(Edit tracking data)

=-=-=-=-=

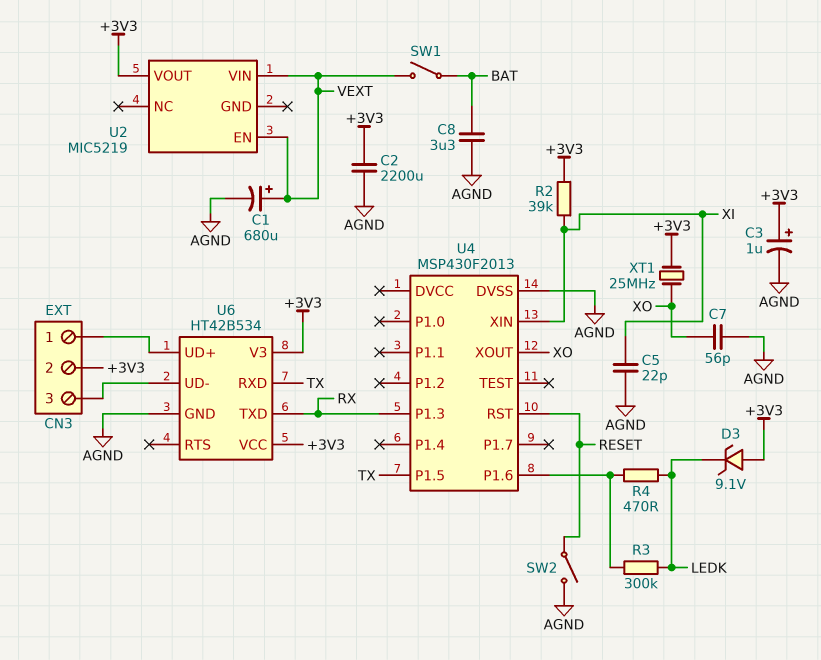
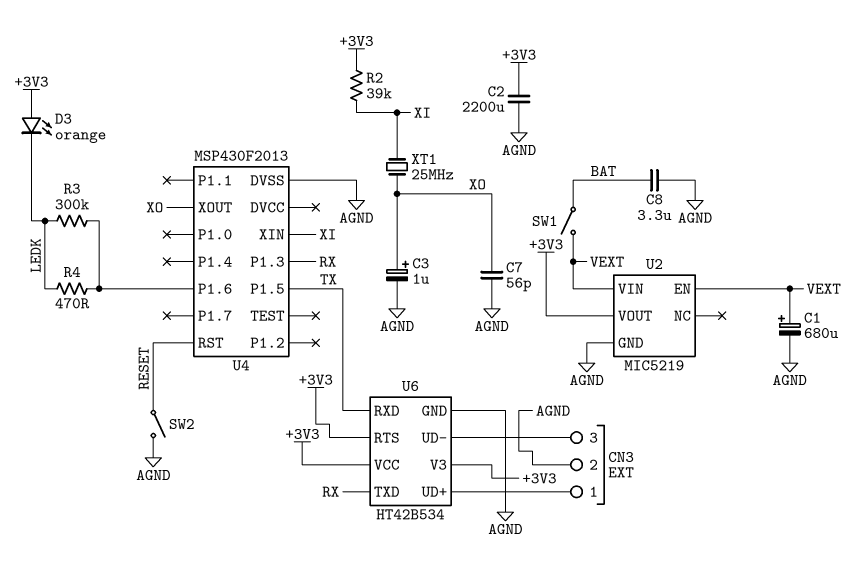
C3: 1uF (plus +3V3, minus AGND) -> 1uF (plus XO, minus AGND)
C5: 22pF (AGND, XI) -> none
CN3 pin 2: +3V3 -> AGND
D3: zener 9.1V (A +3V3, K LEDK) -> LED orange (A +3V3, K LEDK)
U2 pin GND: none -> AGND
U6 pin RTS: none -> +3V3
XT1: 25MHz (+3V3, XO) -> 25MHz (XI, XO)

=-=-=-=-=

— Goal of the exercise —
Using the records above, output an exact copy without any pictures.

— Output for this task —
C3: 1uF (plus +3V3, minus AGND) -> 1uF (plus XO, minus AGND)
C5: 22pF (AGND, XI) -> none
CN3 pin 2: +3V3 -> AGND
D3: zener 9.1V (A +3V3, K LEDK) -> LED orange (A +3V3, K LEDK)
U2 pin GND: none -> AGND
U6 pin RTS: none -> +3V3
XT1: 25MHz (+3V3, XO) -> 25MHz (XI, XO)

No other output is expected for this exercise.